▶ **RECORDS SHOWN**
-- BEGIN --

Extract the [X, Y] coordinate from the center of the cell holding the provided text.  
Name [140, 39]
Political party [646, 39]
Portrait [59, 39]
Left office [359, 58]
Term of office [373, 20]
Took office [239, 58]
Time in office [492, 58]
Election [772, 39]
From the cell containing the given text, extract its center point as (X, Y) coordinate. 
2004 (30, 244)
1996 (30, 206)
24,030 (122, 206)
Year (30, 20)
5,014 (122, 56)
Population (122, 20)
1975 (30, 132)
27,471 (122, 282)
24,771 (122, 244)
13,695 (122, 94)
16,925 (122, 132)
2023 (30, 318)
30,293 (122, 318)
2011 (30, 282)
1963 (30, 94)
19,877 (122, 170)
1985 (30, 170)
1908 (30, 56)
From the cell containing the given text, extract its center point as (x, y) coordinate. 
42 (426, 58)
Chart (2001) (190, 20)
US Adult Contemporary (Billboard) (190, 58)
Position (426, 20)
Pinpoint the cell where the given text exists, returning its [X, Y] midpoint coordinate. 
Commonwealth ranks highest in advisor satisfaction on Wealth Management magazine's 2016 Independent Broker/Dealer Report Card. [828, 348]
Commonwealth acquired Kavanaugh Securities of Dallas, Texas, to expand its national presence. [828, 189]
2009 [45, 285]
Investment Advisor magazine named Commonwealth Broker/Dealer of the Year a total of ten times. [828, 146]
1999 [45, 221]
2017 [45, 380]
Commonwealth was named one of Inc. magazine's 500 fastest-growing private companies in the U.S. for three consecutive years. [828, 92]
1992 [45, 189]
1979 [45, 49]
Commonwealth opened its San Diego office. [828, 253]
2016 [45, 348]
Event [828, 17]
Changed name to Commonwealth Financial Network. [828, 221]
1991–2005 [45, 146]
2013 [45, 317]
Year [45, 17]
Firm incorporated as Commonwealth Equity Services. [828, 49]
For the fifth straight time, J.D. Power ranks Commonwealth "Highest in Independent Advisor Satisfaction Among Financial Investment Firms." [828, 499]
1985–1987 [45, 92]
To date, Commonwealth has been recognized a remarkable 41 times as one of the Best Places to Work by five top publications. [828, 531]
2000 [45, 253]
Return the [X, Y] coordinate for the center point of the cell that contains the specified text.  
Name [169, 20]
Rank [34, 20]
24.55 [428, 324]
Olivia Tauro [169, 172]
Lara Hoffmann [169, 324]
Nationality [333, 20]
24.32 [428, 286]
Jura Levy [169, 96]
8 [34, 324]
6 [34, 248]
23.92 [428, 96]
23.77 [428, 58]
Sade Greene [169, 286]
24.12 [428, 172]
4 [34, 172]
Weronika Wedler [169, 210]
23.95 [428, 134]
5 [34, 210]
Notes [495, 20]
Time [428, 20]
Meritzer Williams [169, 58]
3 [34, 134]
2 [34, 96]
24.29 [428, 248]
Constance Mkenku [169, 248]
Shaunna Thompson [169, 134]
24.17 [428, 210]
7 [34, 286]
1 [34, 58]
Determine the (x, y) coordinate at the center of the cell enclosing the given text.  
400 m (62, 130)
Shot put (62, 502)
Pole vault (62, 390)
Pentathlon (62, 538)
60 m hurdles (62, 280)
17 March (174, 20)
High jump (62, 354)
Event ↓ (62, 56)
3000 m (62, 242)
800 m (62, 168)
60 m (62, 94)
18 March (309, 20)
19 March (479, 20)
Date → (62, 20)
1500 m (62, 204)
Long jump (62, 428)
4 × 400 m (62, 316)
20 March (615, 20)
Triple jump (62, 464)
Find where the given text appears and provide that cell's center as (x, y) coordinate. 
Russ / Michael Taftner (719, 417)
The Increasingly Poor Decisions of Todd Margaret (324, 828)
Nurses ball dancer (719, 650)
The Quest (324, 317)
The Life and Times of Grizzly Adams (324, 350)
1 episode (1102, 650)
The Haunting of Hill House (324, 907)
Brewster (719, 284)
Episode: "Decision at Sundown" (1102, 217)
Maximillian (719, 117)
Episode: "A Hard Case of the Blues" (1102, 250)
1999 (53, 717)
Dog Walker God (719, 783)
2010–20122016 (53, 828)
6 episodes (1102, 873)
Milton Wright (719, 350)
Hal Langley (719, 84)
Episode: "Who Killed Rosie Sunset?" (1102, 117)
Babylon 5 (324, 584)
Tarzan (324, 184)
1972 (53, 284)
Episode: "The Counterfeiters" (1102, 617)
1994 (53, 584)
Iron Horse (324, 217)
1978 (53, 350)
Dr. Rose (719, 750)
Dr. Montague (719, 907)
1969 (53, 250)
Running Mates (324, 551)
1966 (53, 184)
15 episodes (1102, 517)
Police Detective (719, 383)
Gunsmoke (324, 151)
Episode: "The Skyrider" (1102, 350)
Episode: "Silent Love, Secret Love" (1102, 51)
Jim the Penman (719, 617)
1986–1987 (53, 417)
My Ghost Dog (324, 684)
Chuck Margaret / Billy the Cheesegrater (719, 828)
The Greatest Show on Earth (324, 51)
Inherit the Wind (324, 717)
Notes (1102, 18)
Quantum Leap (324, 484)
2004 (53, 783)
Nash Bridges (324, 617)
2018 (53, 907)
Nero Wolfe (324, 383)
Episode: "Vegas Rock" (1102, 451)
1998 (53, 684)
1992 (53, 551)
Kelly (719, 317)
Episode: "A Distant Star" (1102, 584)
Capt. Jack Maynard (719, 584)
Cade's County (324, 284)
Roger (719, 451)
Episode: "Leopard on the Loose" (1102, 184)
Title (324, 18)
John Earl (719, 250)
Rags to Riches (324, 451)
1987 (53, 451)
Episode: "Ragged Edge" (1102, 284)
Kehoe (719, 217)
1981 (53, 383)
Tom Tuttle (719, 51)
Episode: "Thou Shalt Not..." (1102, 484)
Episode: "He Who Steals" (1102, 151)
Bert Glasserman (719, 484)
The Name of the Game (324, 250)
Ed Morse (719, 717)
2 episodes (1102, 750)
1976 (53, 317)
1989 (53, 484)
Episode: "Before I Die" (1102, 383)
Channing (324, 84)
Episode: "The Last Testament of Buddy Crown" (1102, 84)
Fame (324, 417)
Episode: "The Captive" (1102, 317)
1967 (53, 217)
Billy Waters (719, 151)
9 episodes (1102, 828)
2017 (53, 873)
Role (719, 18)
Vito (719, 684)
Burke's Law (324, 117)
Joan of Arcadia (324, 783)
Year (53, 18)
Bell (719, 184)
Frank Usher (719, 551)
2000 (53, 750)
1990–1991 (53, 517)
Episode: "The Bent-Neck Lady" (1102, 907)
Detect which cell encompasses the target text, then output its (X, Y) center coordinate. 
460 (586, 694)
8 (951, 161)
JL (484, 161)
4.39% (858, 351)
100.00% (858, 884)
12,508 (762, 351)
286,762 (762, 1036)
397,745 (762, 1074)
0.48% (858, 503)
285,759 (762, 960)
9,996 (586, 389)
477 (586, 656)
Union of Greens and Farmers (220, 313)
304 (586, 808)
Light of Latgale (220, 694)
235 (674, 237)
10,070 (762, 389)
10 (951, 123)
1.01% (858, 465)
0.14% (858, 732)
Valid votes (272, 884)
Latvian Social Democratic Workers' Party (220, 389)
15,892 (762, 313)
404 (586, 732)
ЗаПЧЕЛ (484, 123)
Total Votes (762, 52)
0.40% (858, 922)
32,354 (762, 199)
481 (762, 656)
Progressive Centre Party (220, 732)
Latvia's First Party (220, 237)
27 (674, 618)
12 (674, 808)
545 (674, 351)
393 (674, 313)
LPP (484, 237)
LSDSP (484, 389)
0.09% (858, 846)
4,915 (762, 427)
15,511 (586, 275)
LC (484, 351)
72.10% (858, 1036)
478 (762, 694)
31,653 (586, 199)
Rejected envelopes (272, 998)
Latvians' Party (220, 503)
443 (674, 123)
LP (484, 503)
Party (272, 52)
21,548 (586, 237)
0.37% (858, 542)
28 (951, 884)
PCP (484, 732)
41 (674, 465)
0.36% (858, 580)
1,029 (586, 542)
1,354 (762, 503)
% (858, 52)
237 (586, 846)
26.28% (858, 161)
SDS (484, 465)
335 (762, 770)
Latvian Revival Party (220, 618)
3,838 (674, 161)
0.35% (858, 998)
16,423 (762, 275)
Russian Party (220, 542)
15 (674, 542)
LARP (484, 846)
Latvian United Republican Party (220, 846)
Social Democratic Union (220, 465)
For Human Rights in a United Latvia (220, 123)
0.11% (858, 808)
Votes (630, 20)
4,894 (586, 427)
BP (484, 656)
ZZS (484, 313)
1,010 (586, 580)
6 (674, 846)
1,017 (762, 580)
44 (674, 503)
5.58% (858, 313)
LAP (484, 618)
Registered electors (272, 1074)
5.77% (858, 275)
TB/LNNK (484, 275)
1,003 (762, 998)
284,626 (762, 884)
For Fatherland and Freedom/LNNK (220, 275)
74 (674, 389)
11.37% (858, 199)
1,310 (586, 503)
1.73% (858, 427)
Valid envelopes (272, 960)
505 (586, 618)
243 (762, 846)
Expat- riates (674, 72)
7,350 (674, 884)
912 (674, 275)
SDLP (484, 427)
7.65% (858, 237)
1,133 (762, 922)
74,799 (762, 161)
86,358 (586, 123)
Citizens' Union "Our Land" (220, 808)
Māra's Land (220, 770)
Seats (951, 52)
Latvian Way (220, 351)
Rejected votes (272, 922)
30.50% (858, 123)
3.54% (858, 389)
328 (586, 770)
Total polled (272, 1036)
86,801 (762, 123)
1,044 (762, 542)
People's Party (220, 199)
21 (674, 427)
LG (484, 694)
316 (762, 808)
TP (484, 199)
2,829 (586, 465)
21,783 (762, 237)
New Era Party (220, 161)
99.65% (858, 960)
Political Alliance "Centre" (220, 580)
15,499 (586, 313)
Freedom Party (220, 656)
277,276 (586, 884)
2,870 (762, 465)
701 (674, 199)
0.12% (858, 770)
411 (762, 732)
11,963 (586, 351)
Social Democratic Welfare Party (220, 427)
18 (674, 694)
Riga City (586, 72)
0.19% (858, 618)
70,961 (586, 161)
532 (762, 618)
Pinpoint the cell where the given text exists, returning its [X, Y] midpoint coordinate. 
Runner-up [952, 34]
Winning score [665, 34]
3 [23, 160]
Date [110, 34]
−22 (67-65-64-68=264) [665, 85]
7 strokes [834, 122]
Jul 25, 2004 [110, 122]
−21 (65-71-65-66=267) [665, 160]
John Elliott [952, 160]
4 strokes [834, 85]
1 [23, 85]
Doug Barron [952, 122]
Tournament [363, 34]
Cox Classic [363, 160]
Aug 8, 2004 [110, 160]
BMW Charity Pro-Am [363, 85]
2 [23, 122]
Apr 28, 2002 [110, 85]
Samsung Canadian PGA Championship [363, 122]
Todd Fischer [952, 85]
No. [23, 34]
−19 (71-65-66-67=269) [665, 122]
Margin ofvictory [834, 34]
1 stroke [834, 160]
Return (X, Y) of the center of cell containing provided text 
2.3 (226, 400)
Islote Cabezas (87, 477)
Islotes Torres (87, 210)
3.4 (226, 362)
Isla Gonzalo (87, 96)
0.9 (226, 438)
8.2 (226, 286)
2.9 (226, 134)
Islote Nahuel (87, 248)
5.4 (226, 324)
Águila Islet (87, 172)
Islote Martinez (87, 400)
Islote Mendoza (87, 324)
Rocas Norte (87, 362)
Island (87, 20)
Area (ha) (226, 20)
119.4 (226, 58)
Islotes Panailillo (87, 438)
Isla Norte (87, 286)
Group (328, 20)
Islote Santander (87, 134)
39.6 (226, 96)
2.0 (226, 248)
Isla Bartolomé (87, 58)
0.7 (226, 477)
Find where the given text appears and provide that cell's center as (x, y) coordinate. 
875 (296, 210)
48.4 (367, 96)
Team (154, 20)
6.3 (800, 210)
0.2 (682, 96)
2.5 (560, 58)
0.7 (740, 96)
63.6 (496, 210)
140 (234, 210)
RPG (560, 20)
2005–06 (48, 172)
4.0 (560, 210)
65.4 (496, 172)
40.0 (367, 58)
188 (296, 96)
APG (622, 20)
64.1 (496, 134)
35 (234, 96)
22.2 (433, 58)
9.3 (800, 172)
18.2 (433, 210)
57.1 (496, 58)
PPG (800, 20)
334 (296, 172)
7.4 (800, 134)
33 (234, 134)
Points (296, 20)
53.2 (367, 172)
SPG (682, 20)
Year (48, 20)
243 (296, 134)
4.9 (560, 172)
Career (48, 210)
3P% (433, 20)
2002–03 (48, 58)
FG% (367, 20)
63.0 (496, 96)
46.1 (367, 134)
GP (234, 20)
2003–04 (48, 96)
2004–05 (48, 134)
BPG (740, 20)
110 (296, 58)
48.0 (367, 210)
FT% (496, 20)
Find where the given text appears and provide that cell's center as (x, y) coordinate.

-- END --

▶ **TASK DETAILS**
Switch "office" to "post" throughout the material from its start down to the line containing "1908 (30, 56)", and reproduce those lines with everything else left unchanged.

▶ **EXERCISE RESULT**
Extract the [X, Y] coordinate from the center of the cell holding the provided text.  
Name [140, 39]
Political party [646, 39]
Portrait [59, 39]
Left post [359, 58]
Term of post [373, 20]
Took post [239, 58]
Time in post [492, 58]
Election [772, 39]
From the cell containing the given text, extract its center point as (X, Y) coordinate. 
2004 (30, 244)
1996 (30, 206)
24,030 (122, 206)
Year (30, 20)
5,014 (122, 56)
Population (122, 20)
1975 (30, 132)
27,471 (122, 282)
24,771 (122, 244)
13,695 (122, 94)
16,925 (122, 132)
2023 (30, 318)
30,293 (122, 318)
2011 (30, 282)
1963 (30, 94)
19,877 (122, 170)
1985 (30, 170)
1908 (30, 56)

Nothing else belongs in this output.